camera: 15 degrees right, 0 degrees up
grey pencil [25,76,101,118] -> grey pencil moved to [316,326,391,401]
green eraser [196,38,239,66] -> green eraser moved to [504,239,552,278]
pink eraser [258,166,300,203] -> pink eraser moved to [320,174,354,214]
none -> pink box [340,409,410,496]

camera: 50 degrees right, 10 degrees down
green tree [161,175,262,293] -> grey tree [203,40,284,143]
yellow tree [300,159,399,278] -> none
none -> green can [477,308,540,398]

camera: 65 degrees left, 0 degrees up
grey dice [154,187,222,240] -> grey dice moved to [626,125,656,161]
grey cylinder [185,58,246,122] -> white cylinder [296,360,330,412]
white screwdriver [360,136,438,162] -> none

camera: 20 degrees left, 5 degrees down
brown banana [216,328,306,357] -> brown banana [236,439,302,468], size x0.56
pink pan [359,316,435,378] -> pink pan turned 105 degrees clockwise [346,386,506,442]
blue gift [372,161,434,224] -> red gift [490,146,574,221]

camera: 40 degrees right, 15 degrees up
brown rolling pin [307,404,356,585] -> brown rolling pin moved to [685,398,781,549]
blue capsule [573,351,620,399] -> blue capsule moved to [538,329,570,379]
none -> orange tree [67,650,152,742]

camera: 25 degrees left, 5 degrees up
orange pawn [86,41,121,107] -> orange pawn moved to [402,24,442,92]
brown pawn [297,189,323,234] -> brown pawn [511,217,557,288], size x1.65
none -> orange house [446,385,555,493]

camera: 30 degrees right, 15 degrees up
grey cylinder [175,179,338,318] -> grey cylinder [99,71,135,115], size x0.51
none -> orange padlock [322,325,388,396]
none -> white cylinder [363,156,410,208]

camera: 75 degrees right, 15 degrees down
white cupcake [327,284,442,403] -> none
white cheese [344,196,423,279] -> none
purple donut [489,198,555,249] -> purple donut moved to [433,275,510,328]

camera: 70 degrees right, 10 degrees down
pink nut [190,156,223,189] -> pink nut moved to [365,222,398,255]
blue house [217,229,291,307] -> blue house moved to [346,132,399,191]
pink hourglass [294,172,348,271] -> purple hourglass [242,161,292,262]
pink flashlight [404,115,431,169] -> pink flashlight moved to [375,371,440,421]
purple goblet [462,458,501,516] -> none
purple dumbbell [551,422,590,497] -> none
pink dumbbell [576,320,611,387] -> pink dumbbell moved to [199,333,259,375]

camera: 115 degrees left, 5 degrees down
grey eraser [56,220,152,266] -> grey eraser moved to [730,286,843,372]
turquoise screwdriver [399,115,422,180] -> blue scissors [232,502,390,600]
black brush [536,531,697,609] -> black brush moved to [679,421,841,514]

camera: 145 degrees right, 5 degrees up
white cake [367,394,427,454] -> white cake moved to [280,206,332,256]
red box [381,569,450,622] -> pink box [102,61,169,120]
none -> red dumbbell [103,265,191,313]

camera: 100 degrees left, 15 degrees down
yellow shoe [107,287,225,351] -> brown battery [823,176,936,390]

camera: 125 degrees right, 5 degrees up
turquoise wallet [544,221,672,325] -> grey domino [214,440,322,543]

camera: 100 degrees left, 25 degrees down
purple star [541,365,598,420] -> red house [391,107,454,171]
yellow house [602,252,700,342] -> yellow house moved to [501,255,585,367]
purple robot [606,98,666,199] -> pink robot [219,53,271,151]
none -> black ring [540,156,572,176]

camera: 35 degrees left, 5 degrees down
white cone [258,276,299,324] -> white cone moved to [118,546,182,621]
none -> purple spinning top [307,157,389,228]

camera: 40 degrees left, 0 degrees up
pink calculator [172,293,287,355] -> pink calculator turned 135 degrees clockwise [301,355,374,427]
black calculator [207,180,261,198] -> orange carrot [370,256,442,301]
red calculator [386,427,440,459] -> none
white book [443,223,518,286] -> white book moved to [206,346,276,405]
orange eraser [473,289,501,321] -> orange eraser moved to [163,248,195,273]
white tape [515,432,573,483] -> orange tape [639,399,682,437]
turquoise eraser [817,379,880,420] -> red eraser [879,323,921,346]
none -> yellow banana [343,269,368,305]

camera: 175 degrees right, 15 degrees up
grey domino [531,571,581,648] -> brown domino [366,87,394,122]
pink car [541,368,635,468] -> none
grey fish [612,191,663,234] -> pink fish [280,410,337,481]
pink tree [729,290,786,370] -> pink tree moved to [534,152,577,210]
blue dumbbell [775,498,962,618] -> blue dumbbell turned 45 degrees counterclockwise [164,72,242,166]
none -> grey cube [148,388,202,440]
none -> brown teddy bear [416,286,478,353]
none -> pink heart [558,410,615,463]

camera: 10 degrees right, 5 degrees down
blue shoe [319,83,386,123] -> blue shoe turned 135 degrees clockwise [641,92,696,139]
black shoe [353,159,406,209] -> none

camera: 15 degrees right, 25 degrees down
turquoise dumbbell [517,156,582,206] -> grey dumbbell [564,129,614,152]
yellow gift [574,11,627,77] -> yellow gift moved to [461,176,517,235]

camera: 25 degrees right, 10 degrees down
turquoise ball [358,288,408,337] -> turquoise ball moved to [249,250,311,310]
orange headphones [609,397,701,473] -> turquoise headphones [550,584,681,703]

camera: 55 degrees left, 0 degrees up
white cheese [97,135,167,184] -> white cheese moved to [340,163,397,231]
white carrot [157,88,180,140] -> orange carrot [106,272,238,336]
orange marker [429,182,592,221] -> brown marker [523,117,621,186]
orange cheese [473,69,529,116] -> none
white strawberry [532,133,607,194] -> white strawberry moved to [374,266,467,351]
=-=-=-=-=
**Task item**
Bring together all lines of the entries above in which the string "pawn" occurs.

**Solution to this task**
orange pawn [86,41,121,107] -> orange pawn moved to [402,24,442,92]
brown pawn [297,189,323,234] -> brown pawn [511,217,557,288], size x1.65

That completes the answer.